▸ **Information shown**
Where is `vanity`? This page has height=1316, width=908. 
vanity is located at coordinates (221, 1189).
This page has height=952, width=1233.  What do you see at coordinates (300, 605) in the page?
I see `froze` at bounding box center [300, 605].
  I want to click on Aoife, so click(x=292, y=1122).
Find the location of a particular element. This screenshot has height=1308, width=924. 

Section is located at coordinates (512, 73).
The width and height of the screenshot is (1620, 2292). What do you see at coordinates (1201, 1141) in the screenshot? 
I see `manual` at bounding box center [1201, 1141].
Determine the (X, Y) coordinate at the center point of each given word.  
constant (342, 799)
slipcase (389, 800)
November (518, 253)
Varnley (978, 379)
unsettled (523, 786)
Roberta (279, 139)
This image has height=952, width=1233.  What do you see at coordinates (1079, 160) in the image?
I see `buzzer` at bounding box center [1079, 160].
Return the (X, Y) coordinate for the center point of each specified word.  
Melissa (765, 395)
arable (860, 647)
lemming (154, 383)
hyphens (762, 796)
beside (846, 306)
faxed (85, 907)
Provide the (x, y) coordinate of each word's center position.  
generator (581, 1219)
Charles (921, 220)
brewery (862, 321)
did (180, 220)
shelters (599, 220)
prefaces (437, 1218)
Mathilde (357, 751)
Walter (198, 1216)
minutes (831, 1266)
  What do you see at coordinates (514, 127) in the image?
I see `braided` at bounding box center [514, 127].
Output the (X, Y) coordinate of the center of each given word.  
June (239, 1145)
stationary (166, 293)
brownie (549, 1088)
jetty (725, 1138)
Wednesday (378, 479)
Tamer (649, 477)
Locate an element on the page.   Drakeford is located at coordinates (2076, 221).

▸ **Aim of the exercise**
Copy all of the data above word for word.

▸ **The solution**
Where is `vanity`? This page has height=1316, width=908. 
vanity is located at coordinates (221, 1189).
This page has height=952, width=1233.  What do you see at coordinates (300, 605) in the page?
I see `froze` at bounding box center [300, 605].
  I want to click on Aoife, so click(x=292, y=1122).
Find the location of a particular element. This screenshot has height=1308, width=924. 

Section is located at coordinates (512, 73).
The width and height of the screenshot is (1620, 2292). What do you see at coordinates (1201, 1141) in the screenshot? 
I see `manual` at bounding box center [1201, 1141].
Determine the (X, Y) coordinate at the center point of each given word.  
constant (342, 799)
slipcase (389, 800)
November (518, 253)
Varnley (978, 379)
unsettled (523, 786)
Roberta (279, 139)
This image has height=952, width=1233.  What do you see at coordinates (1079, 160) in the image?
I see `buzzer` at bounding box center [1079, 160].
Return the (X, Y) coordinate for the center point of each specified word.  
Melissa (765, 395)
arable (860, 647)
lemming (154, 383)
hyphens (762, 796)
beside (846, 306)
faxed (85, 907)
Provide the (x, y) coordinate of each word's center position.  
generator (581, 1219)
Charles (921, 220)
brewery (862, 321)
did (180, 220)
shelters (599, 220)
prefaces (437, 1218)
Mathilde (357, 751)
Walter (198, 1216)
minutes (831, 1266)
  What do you see at coordinates (514, 127) in the image?
I see `braided` at bounding box center [514, 127].
Output the (X, Y) coordinate of the center of each given word.  
June (239, 1145)
stationary (166, 293)
brownie (549, 1088)
jetty (725, 1138)
Wednesday (378, 479)
Tamer (649, 477)
Locate an element on the page.   Drakeford is located at coordinates (2076, 221).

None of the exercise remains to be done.